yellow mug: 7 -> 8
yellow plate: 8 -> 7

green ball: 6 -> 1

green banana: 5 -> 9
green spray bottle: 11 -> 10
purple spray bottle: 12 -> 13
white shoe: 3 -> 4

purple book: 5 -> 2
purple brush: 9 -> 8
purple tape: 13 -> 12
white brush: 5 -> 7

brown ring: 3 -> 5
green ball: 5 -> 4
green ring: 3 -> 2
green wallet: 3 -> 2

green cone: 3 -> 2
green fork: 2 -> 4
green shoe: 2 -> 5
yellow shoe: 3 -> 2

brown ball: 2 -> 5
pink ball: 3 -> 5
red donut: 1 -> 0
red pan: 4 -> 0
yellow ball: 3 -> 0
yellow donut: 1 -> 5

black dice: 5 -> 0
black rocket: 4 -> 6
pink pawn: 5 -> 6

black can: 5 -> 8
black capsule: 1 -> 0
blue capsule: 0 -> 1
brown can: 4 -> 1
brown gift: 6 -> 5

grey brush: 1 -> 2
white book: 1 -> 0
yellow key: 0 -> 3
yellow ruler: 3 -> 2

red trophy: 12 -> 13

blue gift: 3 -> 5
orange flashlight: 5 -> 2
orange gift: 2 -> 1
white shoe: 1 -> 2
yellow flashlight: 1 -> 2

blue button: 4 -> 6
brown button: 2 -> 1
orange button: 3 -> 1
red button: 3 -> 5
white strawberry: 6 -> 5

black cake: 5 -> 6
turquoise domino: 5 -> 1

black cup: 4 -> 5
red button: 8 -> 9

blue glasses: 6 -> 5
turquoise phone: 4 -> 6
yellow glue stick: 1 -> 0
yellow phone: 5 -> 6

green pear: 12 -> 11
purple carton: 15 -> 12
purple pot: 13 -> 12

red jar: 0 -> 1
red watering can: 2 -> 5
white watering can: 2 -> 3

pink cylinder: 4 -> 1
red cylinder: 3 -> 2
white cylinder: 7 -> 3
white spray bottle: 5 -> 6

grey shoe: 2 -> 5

###

Description of the task => Set down only these lines, exactly: the line containing "red cylinder: 3 -> 2" and each line after it, through the end of the listing.

Solved problem =>
red cylinder: 3 -> 2
white cylinder: 7 -> 3
white spray bottle: 5 -> 6

grey shoe: 2 -> 5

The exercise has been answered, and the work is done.